>>>>>
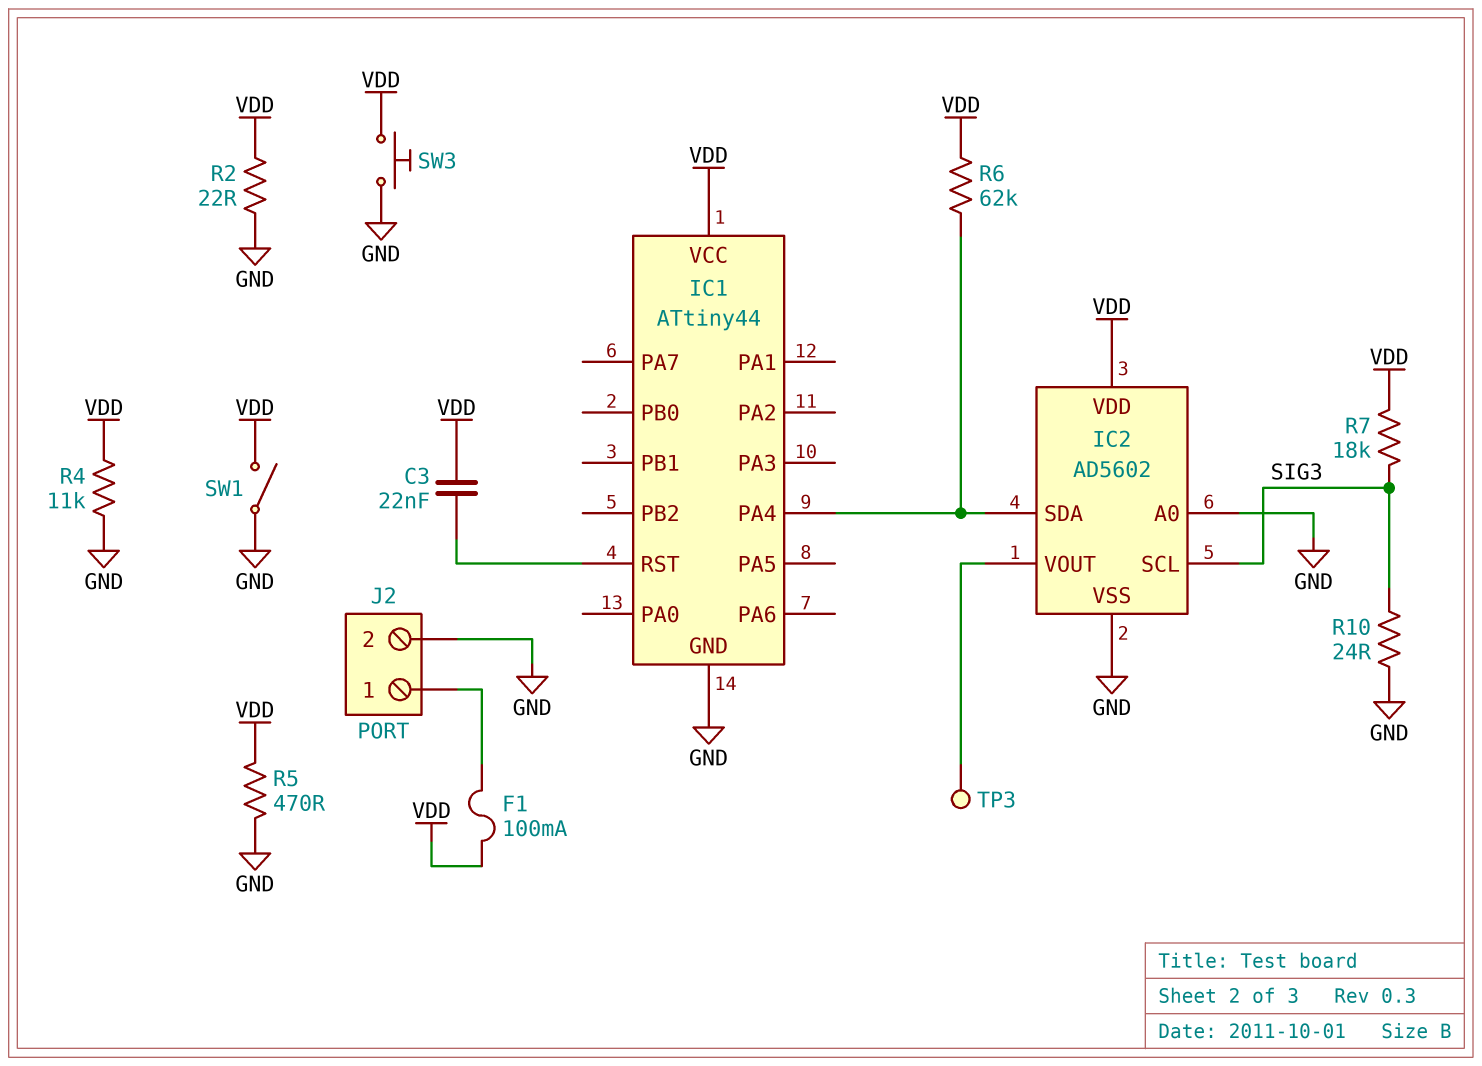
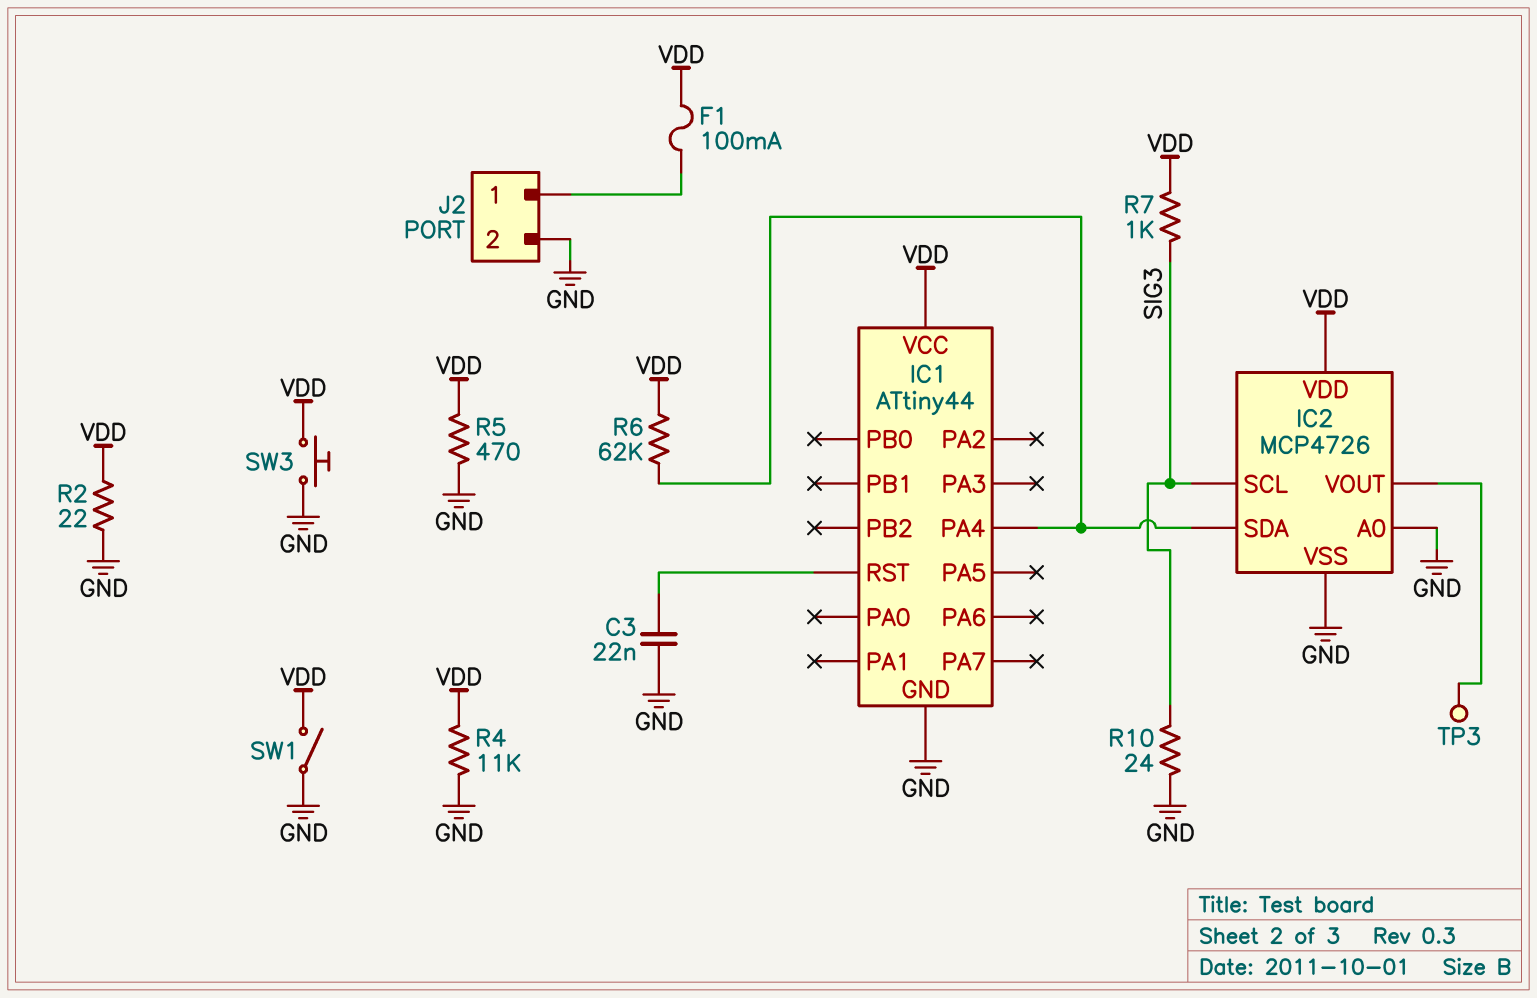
C3: 22nF (IC1/RST, VDD) -> 22nF (GND, IC1/RST)
IC2: AD5602 -> MCP4726
R7: 18k (SIG3, VDD) -> 1k (SIG3, VDD)

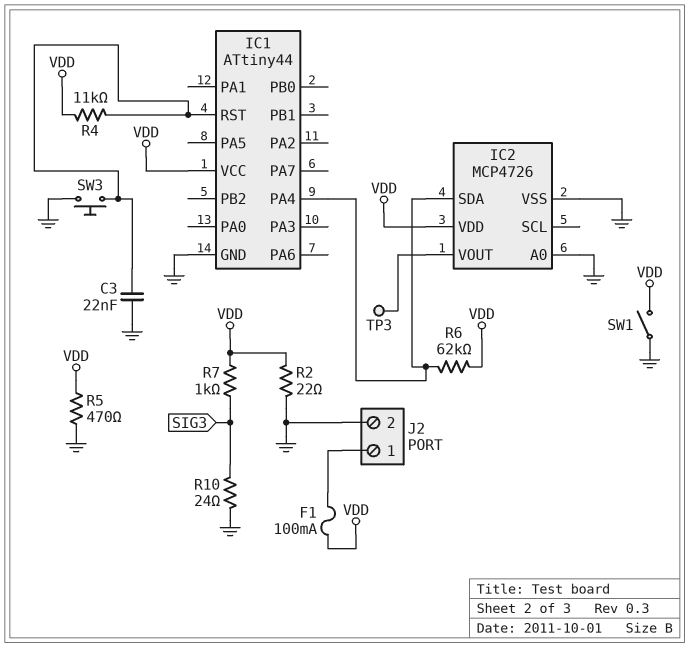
IC2 pin SCL: SIG3 -> none
R4: 11k (GND, VDD) -> 11k (IC1/RST, VDD)
SW3: button (GND, VDD) -> button (GND, IC1/RST)

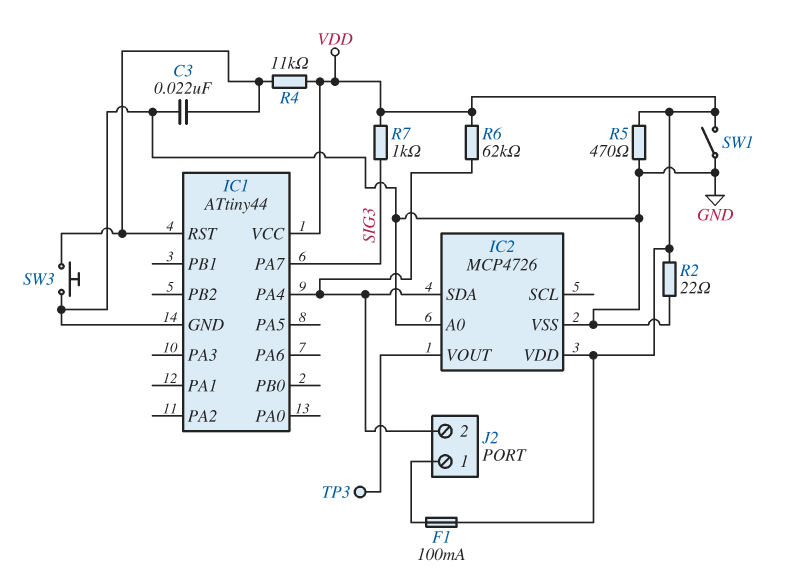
IC1 pin PA7: none -> SIG3
J2 pin 2: GND -> IC1/PA4
R10: 24 (GND, SIG3) -> none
<<<<<
_Work request_
Once you find the line containing "IC2: AD5602 -> MCP4726", retype it and every line after it through the last line of the records above, exactly. Add nothing else, and leave out the pictures.

_Response area_
IC2: AD5602 -> MCP4726
R7: 18k (SIG3, VDD) -> 1k (SIG3, VDD)

IC2 pin SCL: SIG3 -> none
R4: 11k (GND, VDD) -> 11k (IC1/RST, VDD)
SW3: button (GND, VDD) -> button (GND, IC1/RST)

IC1 pin PA7: none -> SIG3
J2 pin 2: GND -> IC1/PA4
R10: 24 (GND, SIG3) -> none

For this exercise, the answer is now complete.